| GOAL OF THE EXERCISE |
Give again, exactly as written, each line of the material below starting at the line that contains "U3 pin CLK: PULSE -> CNT3" and ending at the line that contains "C1: 1uF (plus". Both ends count, and no other line does.

——————

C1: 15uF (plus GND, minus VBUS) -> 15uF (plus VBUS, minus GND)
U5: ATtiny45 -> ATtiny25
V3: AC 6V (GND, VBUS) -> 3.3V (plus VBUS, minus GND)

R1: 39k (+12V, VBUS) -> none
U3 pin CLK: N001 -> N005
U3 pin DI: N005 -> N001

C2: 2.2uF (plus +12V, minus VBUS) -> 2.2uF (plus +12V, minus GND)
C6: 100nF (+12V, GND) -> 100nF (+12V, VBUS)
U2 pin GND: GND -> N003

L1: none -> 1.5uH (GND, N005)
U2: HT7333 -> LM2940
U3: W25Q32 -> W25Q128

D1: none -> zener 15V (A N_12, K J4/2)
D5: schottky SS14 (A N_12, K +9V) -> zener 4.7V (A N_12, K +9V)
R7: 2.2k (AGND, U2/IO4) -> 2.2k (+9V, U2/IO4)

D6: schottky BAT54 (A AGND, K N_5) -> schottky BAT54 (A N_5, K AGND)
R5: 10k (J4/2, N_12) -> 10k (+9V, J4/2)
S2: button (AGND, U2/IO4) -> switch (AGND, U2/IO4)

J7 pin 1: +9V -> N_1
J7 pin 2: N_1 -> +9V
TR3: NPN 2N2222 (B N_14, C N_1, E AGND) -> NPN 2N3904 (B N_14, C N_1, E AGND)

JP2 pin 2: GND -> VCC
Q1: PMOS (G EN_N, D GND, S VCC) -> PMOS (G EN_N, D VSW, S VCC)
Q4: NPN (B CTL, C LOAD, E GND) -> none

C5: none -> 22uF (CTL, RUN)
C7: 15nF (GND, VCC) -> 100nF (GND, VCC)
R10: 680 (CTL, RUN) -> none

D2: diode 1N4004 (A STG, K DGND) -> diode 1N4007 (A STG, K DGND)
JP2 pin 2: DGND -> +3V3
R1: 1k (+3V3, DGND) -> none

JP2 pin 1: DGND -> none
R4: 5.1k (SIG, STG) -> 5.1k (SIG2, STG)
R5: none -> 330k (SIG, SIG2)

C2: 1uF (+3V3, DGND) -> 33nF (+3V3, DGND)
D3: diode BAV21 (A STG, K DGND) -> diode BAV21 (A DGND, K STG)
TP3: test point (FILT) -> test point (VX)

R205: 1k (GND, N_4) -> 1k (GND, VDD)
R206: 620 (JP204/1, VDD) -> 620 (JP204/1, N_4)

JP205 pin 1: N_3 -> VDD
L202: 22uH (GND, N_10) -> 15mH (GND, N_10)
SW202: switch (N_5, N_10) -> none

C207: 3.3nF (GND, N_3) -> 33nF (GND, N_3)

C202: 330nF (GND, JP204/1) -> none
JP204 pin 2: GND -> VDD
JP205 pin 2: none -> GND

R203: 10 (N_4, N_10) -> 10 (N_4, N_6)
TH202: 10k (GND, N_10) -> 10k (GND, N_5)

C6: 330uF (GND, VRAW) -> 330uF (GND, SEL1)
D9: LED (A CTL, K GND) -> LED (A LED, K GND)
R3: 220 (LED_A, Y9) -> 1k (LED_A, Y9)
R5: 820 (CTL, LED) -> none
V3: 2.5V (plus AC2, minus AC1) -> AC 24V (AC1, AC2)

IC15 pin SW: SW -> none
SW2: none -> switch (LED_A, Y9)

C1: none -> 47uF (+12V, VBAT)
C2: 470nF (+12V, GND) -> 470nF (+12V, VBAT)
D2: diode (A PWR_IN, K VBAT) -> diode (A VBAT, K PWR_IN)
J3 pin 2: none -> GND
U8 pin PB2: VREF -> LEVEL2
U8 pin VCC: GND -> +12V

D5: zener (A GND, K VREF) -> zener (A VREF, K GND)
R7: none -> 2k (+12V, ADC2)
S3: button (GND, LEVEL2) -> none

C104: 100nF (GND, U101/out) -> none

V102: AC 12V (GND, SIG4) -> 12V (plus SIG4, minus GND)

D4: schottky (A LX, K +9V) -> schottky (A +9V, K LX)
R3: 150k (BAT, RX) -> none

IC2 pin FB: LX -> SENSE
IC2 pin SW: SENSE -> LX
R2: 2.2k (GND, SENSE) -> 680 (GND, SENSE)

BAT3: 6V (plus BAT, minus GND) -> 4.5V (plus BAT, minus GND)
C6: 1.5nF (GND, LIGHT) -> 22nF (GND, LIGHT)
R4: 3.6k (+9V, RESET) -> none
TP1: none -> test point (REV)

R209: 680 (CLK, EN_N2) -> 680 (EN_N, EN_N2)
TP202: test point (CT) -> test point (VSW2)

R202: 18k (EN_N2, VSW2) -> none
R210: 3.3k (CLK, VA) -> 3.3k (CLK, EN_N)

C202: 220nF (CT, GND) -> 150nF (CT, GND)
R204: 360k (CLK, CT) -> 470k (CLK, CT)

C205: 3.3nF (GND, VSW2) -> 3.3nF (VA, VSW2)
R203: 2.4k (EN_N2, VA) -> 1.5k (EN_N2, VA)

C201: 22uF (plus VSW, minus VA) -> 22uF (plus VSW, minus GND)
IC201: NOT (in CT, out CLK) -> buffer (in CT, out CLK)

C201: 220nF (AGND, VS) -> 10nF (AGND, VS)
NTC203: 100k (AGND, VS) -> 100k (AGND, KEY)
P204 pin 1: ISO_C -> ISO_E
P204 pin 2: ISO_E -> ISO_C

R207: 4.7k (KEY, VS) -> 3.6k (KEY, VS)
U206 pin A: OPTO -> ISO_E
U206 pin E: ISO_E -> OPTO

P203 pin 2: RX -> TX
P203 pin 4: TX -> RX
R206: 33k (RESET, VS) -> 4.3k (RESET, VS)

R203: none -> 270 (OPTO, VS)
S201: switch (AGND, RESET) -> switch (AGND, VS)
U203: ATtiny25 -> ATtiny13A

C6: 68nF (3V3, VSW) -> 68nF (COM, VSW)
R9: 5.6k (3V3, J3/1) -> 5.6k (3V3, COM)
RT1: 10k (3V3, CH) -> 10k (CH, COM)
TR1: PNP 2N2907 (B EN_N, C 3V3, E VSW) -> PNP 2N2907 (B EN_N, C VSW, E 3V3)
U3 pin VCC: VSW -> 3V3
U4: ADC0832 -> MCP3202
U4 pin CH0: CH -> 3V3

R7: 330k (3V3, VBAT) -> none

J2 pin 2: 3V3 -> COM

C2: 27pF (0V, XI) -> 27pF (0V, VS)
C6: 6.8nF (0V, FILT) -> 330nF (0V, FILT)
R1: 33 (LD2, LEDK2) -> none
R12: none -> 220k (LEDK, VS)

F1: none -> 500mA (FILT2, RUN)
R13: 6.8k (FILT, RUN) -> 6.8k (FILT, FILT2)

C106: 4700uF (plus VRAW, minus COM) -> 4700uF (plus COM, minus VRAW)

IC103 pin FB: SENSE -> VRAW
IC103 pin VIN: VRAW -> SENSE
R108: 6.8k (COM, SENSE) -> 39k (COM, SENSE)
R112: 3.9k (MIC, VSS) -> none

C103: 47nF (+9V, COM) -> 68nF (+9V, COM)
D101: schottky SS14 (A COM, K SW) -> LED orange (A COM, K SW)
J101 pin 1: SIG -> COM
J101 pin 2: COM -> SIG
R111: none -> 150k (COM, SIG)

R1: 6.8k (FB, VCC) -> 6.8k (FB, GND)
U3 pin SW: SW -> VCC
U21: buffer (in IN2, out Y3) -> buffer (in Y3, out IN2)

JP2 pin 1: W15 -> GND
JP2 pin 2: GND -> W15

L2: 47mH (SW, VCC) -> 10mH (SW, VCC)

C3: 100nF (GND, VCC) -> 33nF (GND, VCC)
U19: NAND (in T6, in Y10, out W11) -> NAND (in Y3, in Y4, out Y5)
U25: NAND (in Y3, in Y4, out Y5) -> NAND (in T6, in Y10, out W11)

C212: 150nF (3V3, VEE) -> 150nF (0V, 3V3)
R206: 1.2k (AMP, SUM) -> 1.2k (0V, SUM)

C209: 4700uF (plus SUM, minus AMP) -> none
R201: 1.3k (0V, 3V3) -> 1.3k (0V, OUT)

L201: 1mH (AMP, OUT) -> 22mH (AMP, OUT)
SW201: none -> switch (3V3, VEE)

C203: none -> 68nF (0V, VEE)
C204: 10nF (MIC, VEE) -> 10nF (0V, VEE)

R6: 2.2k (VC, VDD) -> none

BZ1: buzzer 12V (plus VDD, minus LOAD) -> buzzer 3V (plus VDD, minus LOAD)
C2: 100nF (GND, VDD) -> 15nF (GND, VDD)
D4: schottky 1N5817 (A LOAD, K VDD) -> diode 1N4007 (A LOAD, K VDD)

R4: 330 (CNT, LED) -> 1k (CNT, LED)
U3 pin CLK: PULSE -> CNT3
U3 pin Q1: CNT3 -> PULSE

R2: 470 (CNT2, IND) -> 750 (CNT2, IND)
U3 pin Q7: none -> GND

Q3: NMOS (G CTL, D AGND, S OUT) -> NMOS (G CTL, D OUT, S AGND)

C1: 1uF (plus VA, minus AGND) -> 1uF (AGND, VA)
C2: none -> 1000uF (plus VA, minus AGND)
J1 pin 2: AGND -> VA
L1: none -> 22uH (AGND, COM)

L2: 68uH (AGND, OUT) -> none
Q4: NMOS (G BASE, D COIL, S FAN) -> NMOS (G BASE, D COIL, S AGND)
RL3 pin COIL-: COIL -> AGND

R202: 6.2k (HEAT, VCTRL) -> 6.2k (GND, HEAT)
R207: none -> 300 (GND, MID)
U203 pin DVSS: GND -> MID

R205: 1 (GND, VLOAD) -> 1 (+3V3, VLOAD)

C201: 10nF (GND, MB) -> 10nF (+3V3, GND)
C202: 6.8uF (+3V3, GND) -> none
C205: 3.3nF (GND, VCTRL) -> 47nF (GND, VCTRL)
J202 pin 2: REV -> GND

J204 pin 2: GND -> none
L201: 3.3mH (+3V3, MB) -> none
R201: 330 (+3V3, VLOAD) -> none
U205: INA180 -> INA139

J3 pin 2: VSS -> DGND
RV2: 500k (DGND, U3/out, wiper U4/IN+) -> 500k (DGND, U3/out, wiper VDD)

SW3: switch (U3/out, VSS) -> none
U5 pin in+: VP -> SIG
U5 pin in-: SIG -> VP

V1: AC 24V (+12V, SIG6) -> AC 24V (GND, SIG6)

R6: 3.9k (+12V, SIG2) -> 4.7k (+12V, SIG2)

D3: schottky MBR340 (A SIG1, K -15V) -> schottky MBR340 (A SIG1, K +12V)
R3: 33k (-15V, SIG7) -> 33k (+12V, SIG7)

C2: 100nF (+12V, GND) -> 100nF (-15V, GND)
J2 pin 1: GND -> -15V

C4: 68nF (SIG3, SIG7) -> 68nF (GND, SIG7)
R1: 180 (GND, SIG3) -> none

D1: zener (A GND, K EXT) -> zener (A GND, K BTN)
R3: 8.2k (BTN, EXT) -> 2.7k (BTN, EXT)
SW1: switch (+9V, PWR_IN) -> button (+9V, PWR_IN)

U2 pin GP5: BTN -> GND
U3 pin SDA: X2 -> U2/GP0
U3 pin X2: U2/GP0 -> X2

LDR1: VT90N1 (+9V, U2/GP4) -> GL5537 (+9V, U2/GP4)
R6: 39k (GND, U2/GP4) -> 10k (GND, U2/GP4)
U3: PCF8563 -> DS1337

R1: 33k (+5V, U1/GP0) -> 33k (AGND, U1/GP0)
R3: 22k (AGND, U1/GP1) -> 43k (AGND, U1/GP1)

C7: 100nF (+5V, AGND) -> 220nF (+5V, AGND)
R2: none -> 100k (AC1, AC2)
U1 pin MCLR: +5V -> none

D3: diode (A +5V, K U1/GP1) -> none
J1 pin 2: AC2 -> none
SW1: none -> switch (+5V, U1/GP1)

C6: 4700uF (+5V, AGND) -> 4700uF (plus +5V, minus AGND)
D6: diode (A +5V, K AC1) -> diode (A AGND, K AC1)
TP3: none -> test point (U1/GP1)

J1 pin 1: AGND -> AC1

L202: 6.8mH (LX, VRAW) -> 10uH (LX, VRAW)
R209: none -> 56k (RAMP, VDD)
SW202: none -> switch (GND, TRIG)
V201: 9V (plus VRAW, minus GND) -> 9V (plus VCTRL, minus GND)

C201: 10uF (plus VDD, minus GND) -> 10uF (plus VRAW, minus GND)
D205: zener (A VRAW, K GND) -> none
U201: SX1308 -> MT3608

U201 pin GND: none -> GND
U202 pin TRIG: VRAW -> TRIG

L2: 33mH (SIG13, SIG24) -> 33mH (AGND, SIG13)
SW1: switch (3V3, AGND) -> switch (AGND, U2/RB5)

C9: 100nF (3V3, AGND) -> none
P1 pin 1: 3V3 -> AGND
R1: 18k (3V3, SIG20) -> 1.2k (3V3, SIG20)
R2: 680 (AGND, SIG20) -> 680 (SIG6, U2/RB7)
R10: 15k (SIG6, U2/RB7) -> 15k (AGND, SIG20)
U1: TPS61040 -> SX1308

——————

| SOLUTION FOR THIS TASK |
U3 pin CLK: PULSE -> CNT3
U3 pin Q1: CNT3 -> PULSE

R2: 470 (CNT2, IND) -> 750 (CNT2, IND)
U3 pin Q7: none -> GND

Q3: NMOS (G CTL, D AGND, S OUT) -> NMOS (G CTL, D OUT, S AGND)

C1: 1uF (plus VA, minus AGND) -> 1uF (AGND, VA)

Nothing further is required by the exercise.